* [Your assignment] Please repeat, exactly as written, the line containing "green watering can [238,248,339,335]" and every line after it through the end of the records below, leaving out any pictures.

[Items from a dataset]
---

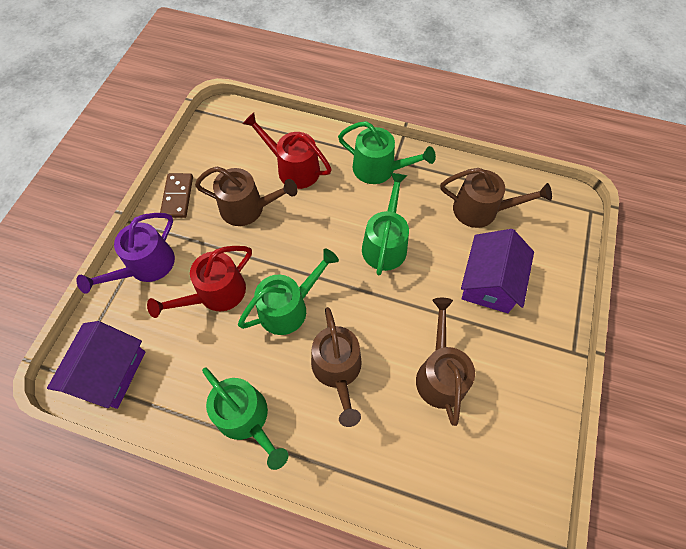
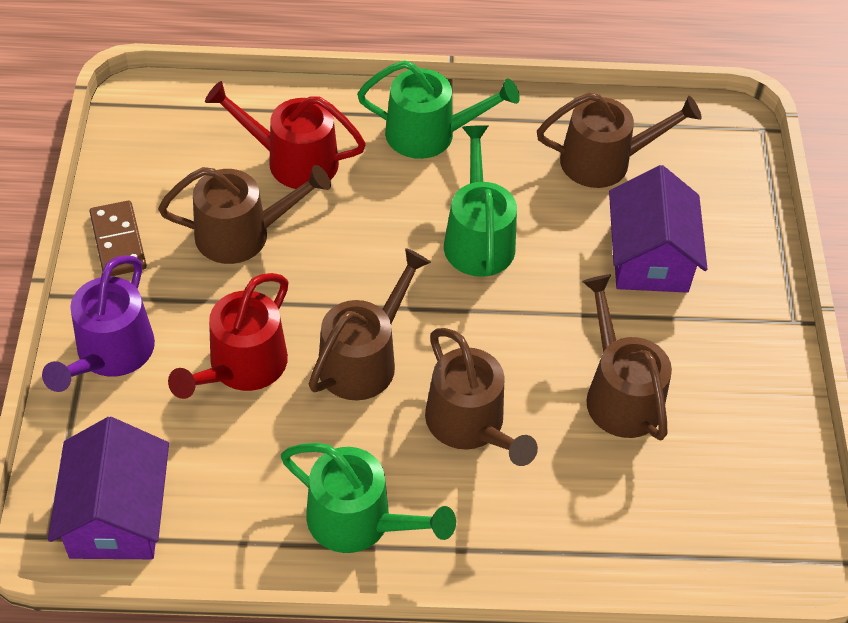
camera: 20 degrees left, 10 degrees down
green watering can [238,248,339,335] -> brown watering can [309,248,431,400]

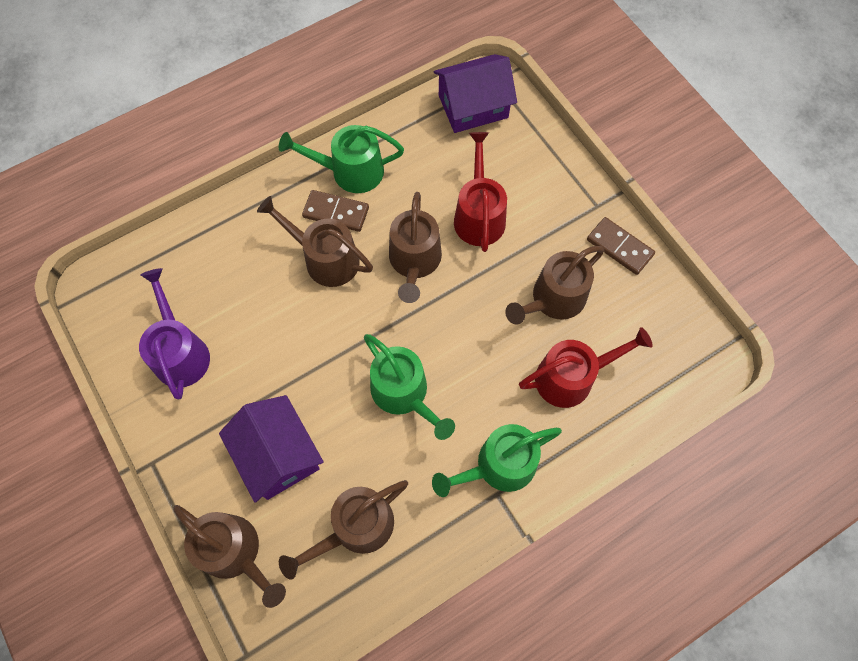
camera: 150 degrees right, 15 degrees up
purple watering can [42,255,155,392] -> purple watering can moved to [139,268,210,399]
purple house [48,417,169,559] -> purple house turned 75 degrees counterclockwise [434,54,517,133]
brown watering can [582,275,672,441] -> brown watering can moved to [173,505,286,608]
none -> brown domino [302,190,369,232]

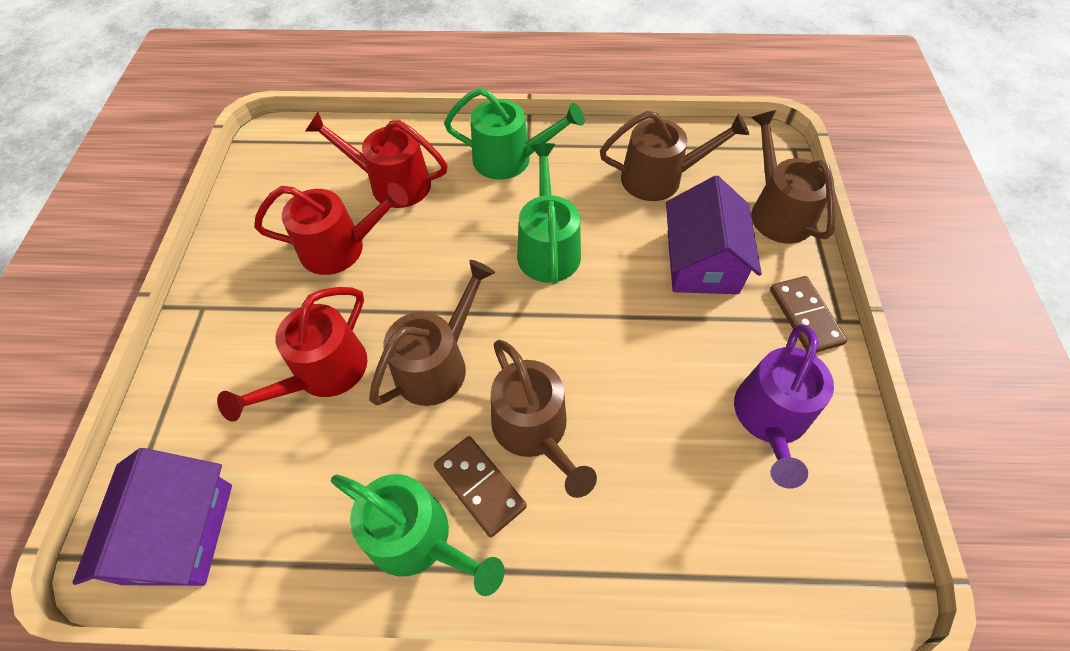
camera: 145 degrees left, 10 degrees down
purple house [434,54,517,133] -> purple house turned 75 degrees clockwise [73,448,232,586]
brown watering can [505,246,604,325] -> red watering can [254,182,409,275]
brown domino [587,217,655,275] -> brown domino moved to [770,276,847,352]

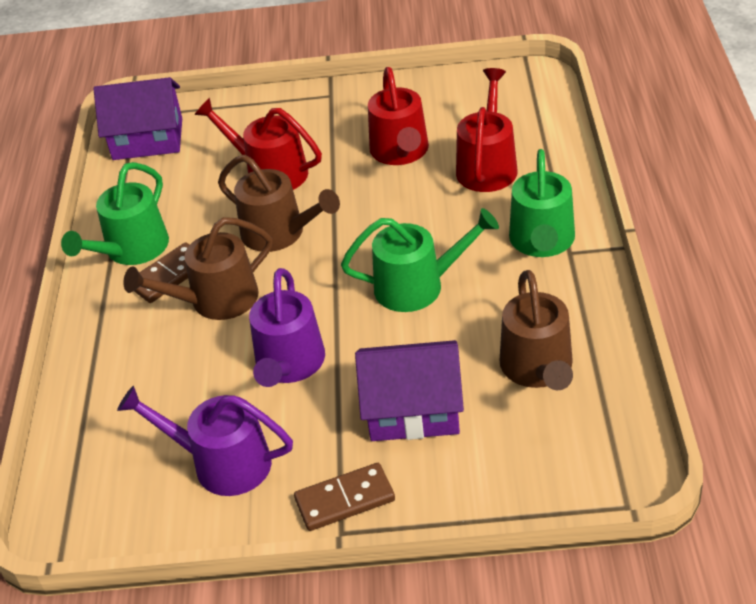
camera: 90 degrees right, 15 degrees down
brown watering can [751,110,836,243] -> none
none -> purple watering can [249,268,325,387]

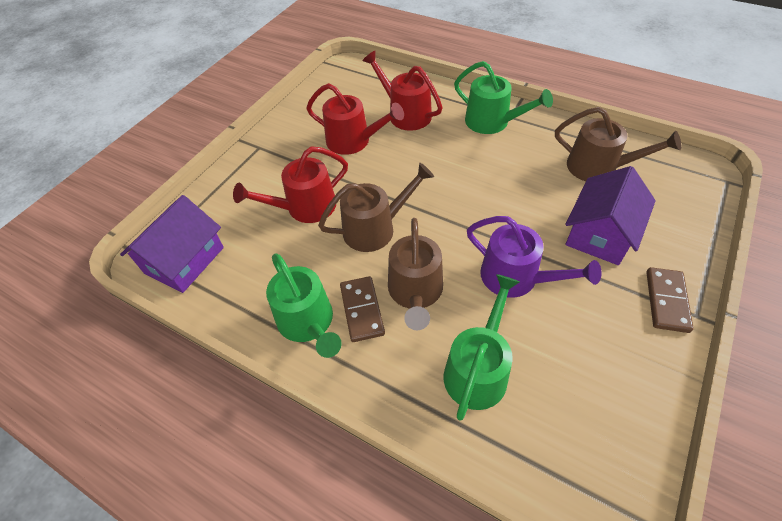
camera: 60 degrees left, 10 degrees up
purple watering can [117,386,293,496] -> none
green watering can [341,208,499,312] -> green watering can moved to [444,274,520,421]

---

* [Final answer]
green watering can [238,248,339,335] -> brown watering can [309,248,431,400]

camera: 150 degrees right, 15 degrees up
purple watering can [42,255,155,392] -> purple watering can moved to [139,268,210,399]
purple house [48,417,169,559] -> purple house turned 75 degrees counterclockwise [434,54,517,133]
brown watering can [582,275,672,441] -> brown watering can moved to [173,505,286,608]
none -> brown domino [302,190,369,232]

camera: 145 degrees left, 10 degrees down
purple house [434,54,517,133] -> purple house turned 75 degrees clockwise [73,448,232,586]
brown watering can [505,246,604,325] -> red watering can [254,182,409,275]
brown domino [587,217,655,275] -> brown domino moved to [770,276,847,352]

camera: 90 degrees right, 15 degrees down
brown watering can [751,110,836,243] -> none
none -> purple watering can [249,268,325,387]

camera: 60 degrees left, 10 degrees up
purple watering can [117,386,293,496] -> none
green watering can [341,208,499,312] -> green watering can moved to [444,274,520,421]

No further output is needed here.